# WORK TO DO
Recast everything from the line containing "stallion (175, 797)" down to the end of the records as a JSON list of strings, with one string per line and blank lines left out.

# INPUT
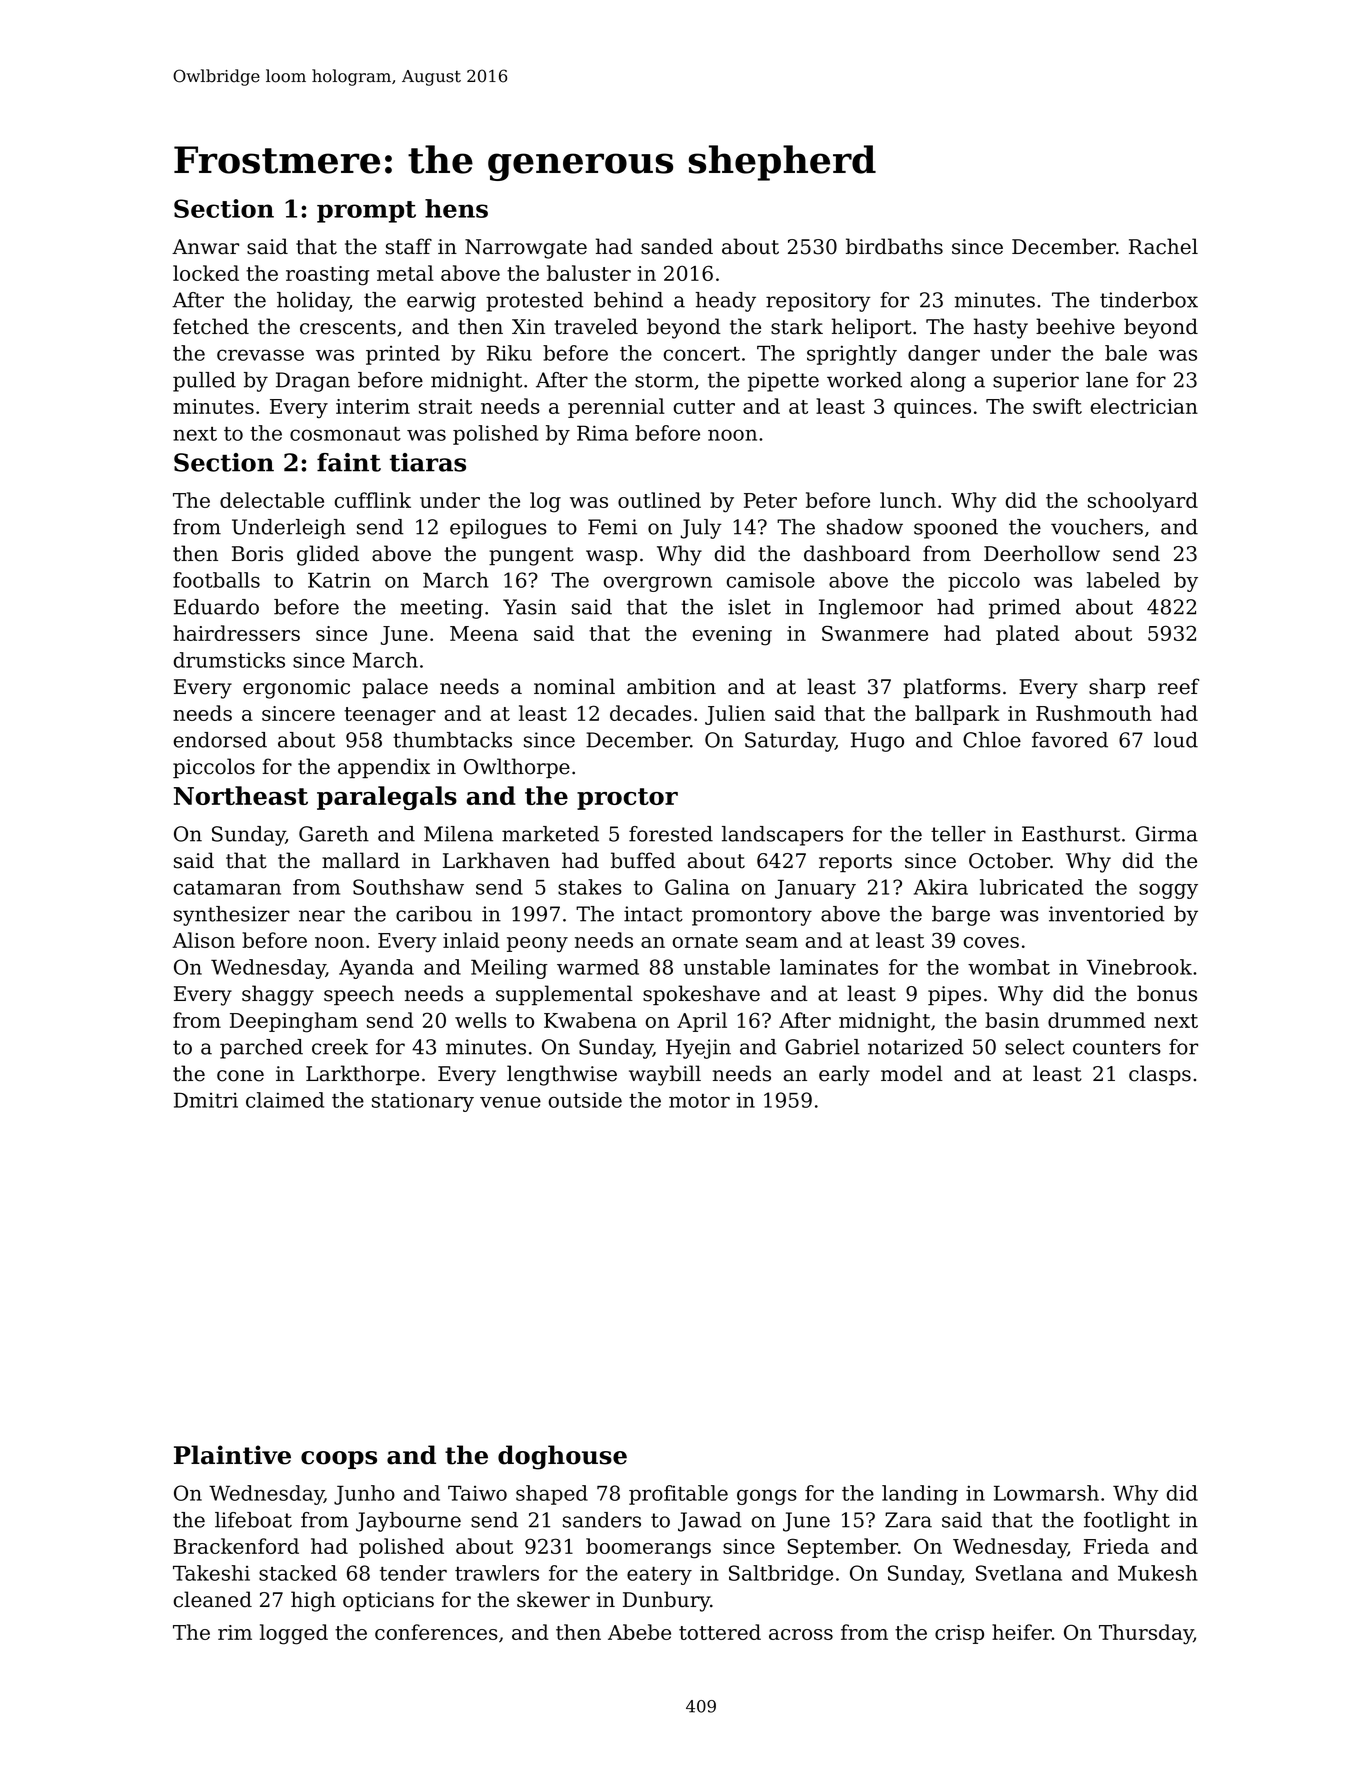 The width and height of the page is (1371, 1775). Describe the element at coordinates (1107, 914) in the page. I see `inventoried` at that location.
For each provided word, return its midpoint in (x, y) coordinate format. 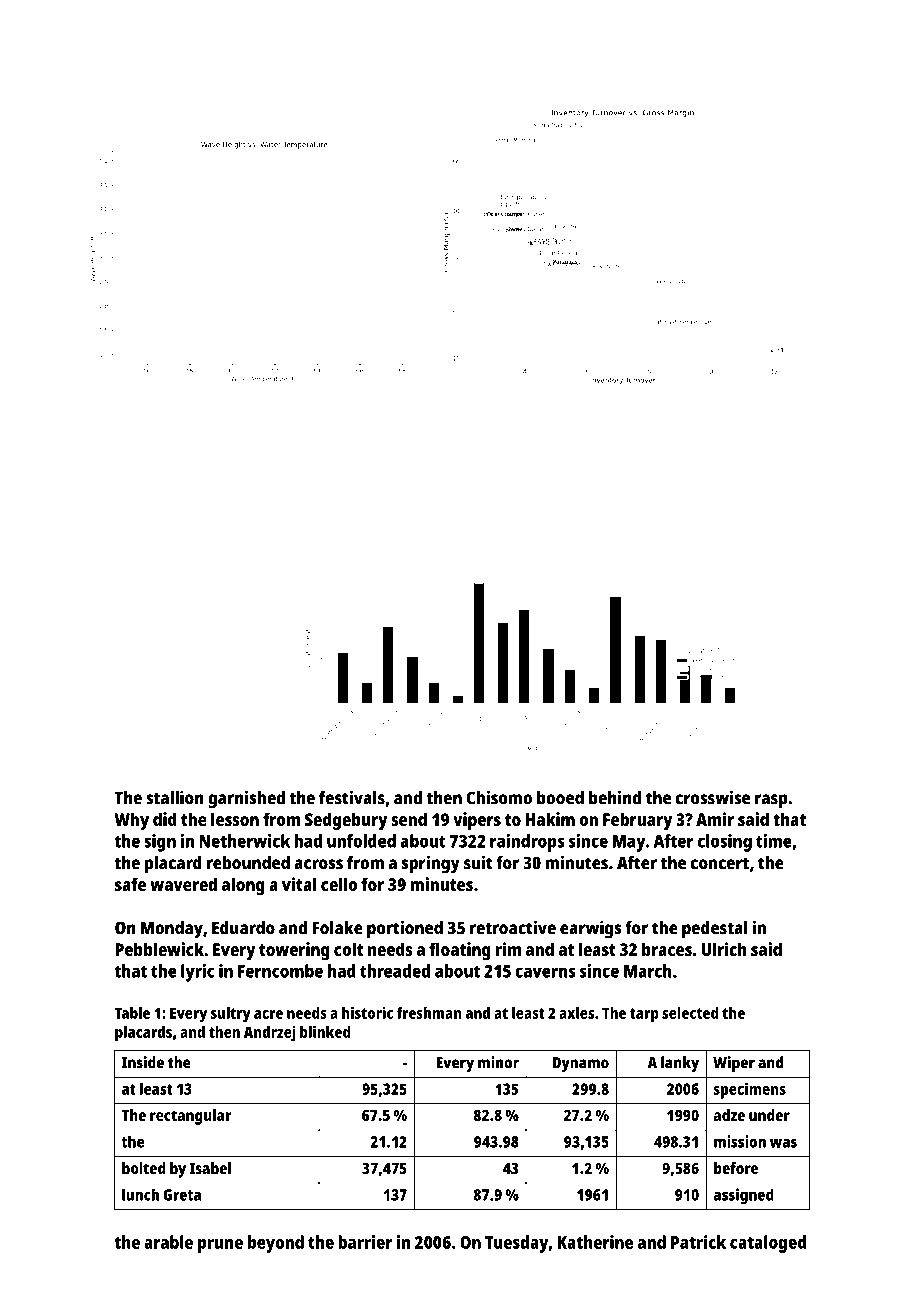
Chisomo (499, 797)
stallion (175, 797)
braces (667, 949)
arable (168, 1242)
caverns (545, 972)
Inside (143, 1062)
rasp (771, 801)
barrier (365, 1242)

# FINISHED EXERCISE
[
  "stallion (175, 797)",
  "braces (667, 949)",
  "arable (168, 1242)",
  "caverns (545, 972)",
  "Inside (143, 1062)",
  "rasp (771, 801)",
  "barrier (365, 1242)"
]